Records drawn from a dataset:
Segment Open

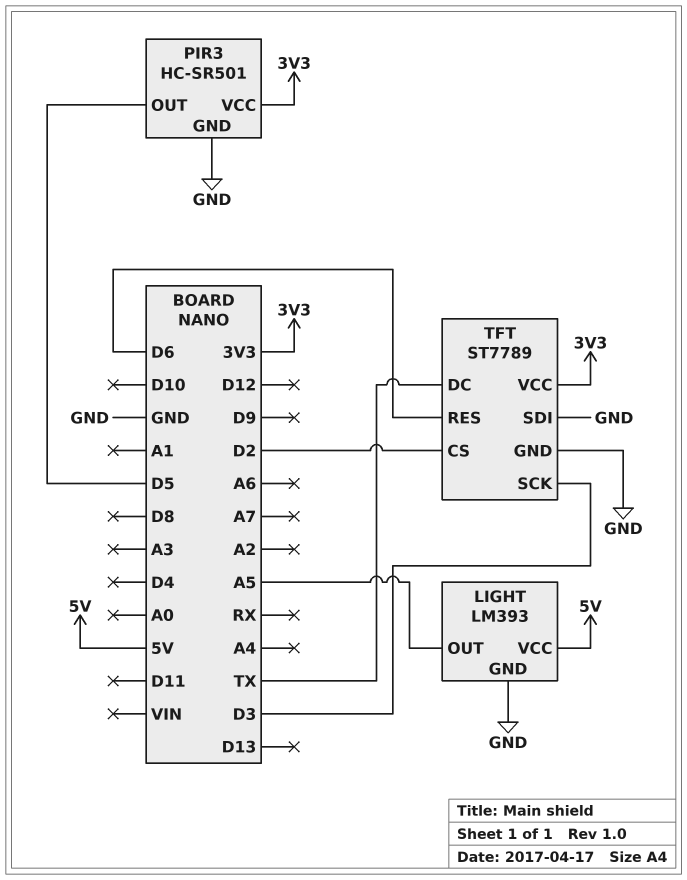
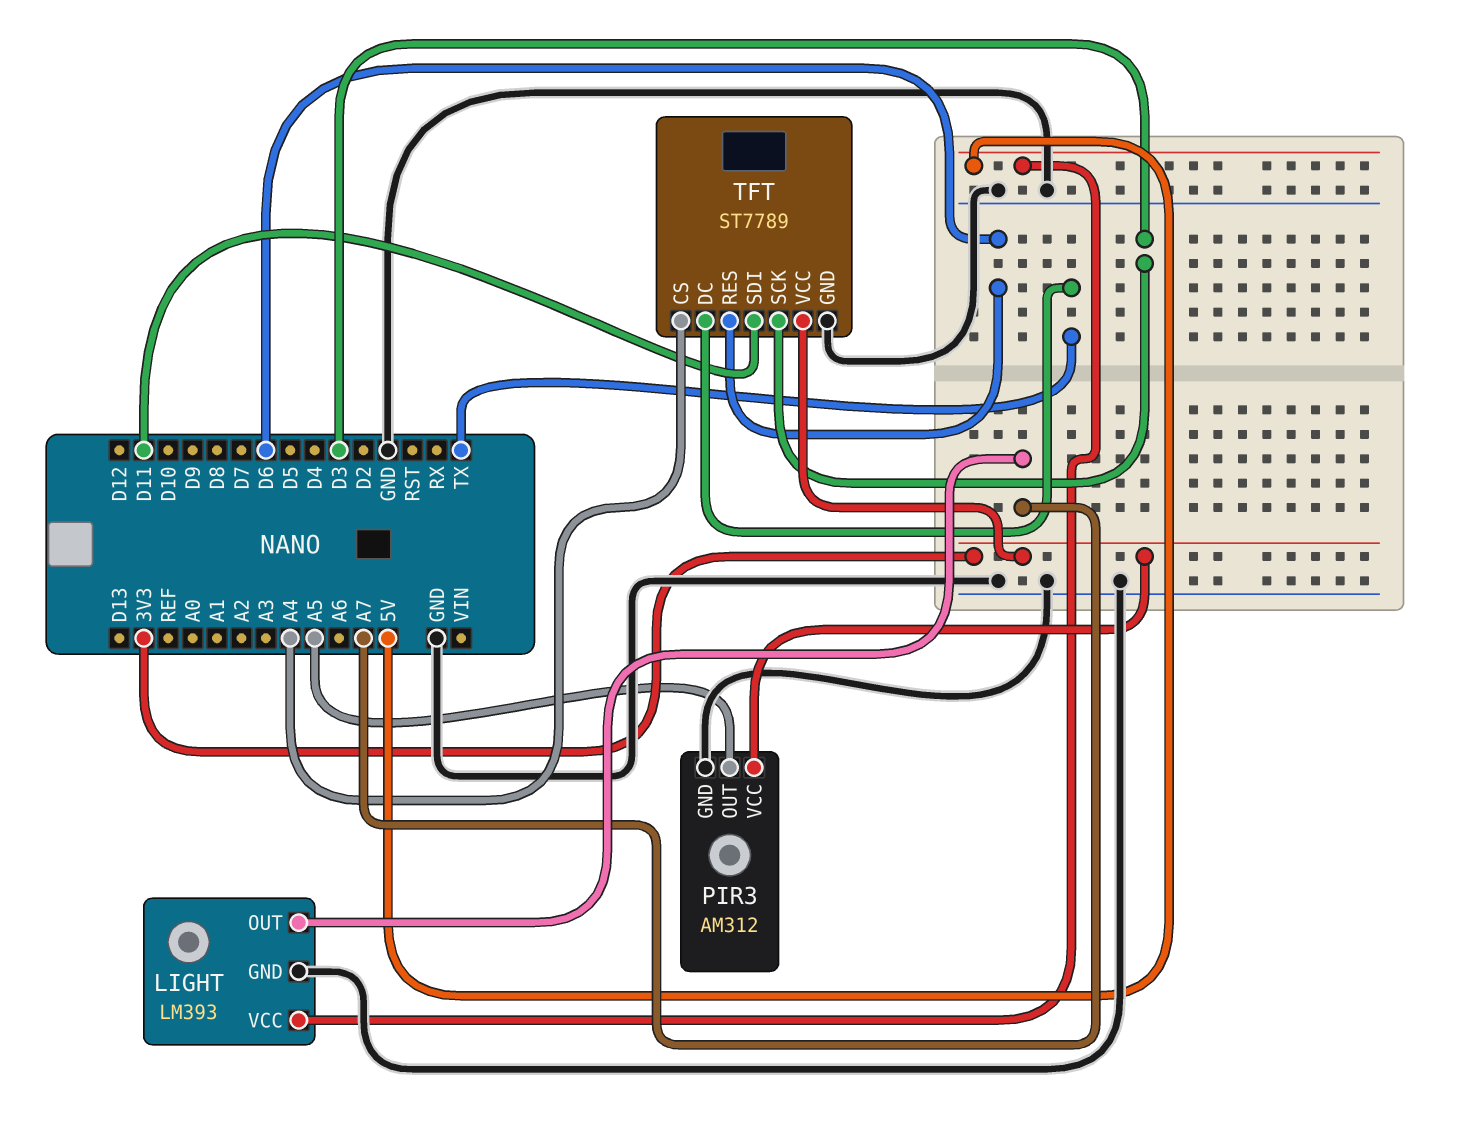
LIGHT pin OUT: A5 -> A7
PIR3: HC-SR501 -> AM312
PIR3 pin OUT: D5 -> A5
TFT pin CS: D2 -> A4
TFT pin SDI: GND -> D11

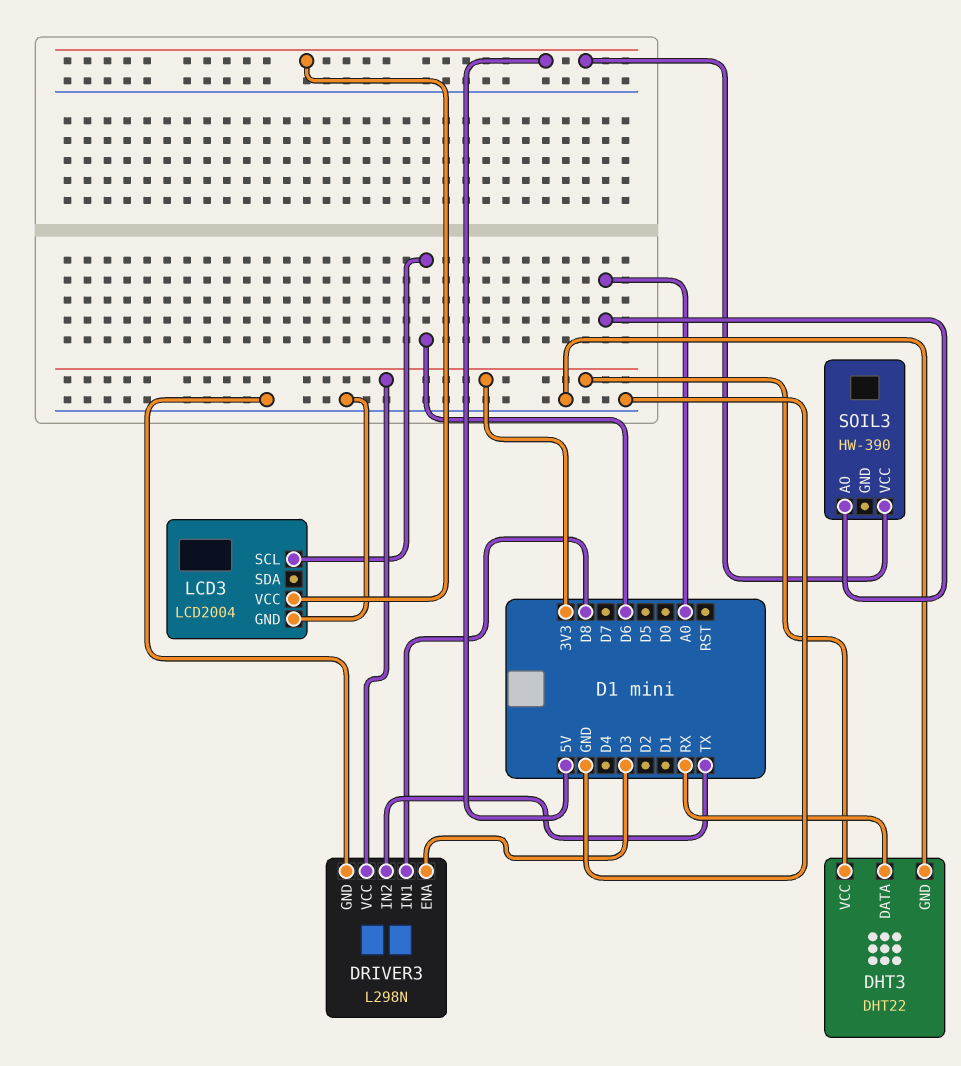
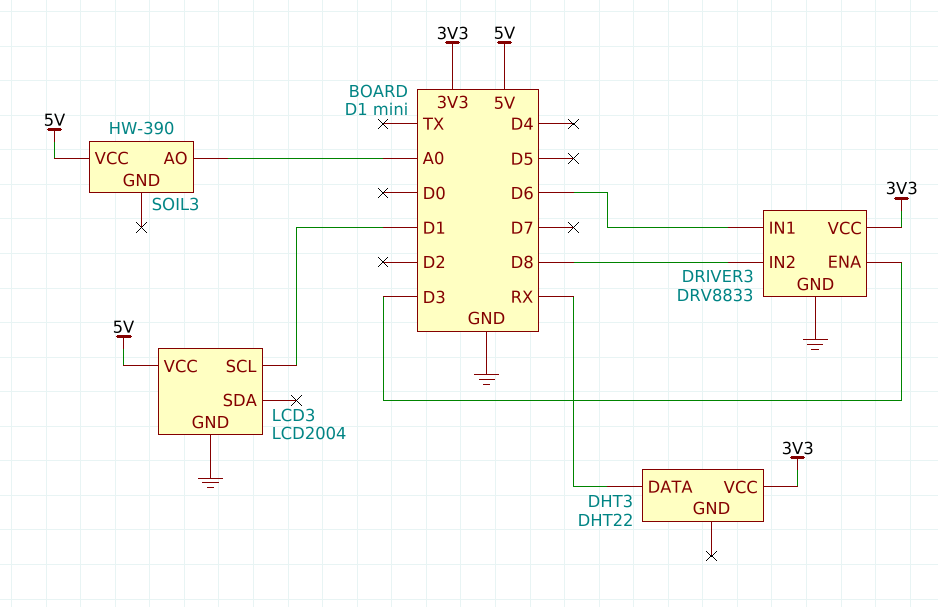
DHT3 pin GND: GND -> none
DRIVER3: L298N -> DRV8833
DRIVER3 pin IN1: D8 -> D6
DRIVER3 pin IN2: TX -> D8
LCD3 pin SCL: D6 -> D1

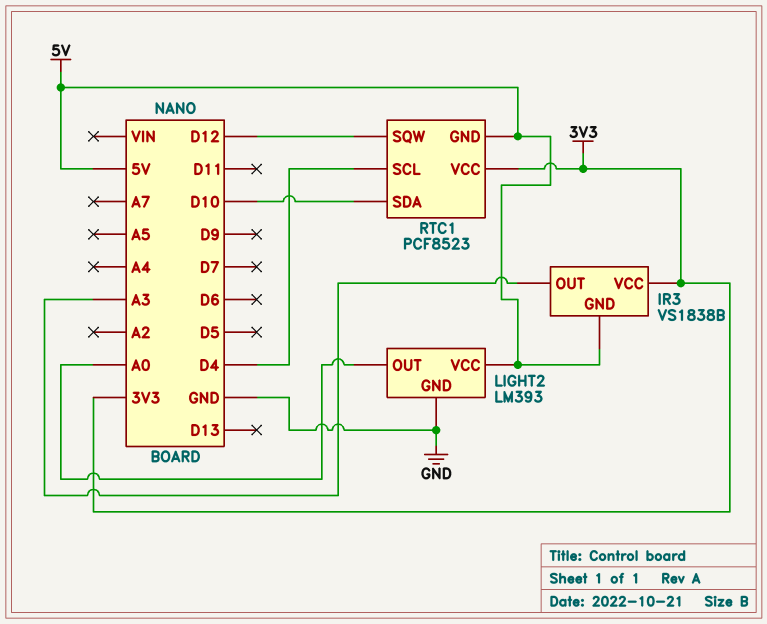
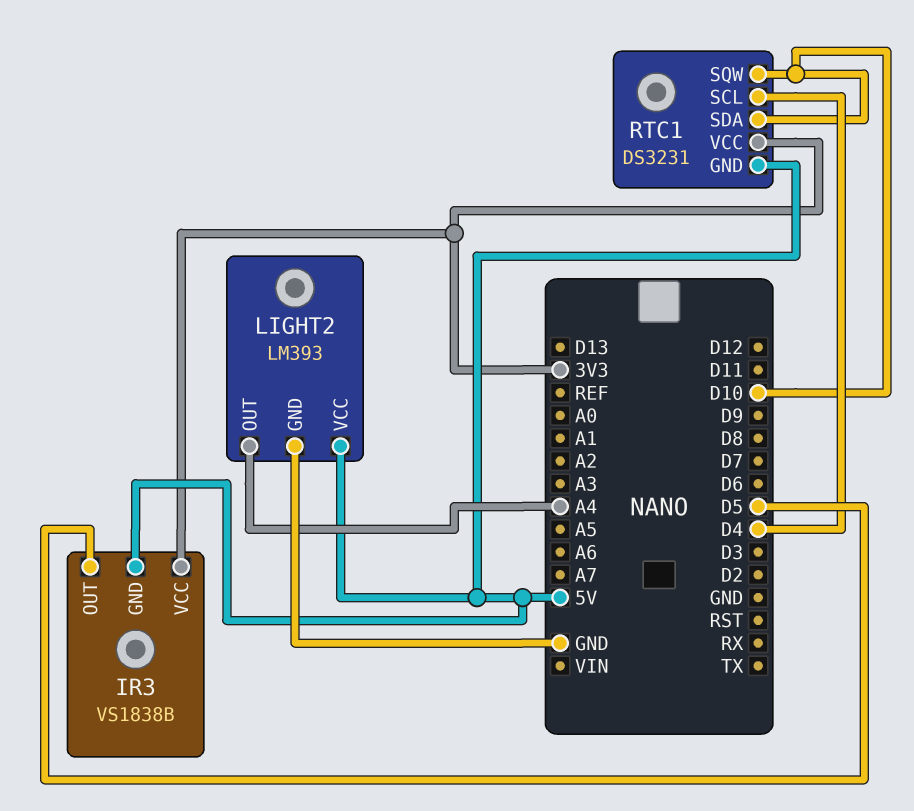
IR3 pin OUT: A3 -> D5
LIGHT2 pin OUT: A0 -> A4
RTC1: PCF8523 -> DS3231
RTC1 pin SQW: D12 -> D10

Segment Closed

INSTRUCTIONS FOR THE TASK: Repeat the data exactly. No pictures should appear.

TASK ANSWER:
LIGHT pin OUT: A5 -> A7
PIR3: HC-SR501 -> AM312
PIR3 pin OUT: D5 -> A5
TFT pin CS: D2 -> A4
TFT pin SDI: GND -> D11

DHT3 pin GND: GND -> none
DRIVER3: L298N -> DRV8833
DRIVER3 pin IN1: D8 -> D6
DRIVER3 pin IN2: TX -> D8
LCD3 pin SCL: D6 -> D1

IR3 pin OUT: A3 -> D5
LIGHT2 pin OUT: A0 -> A4
RTC1: PCF8523 -> DS3231
RTC1 pin SQW: D12 -> D10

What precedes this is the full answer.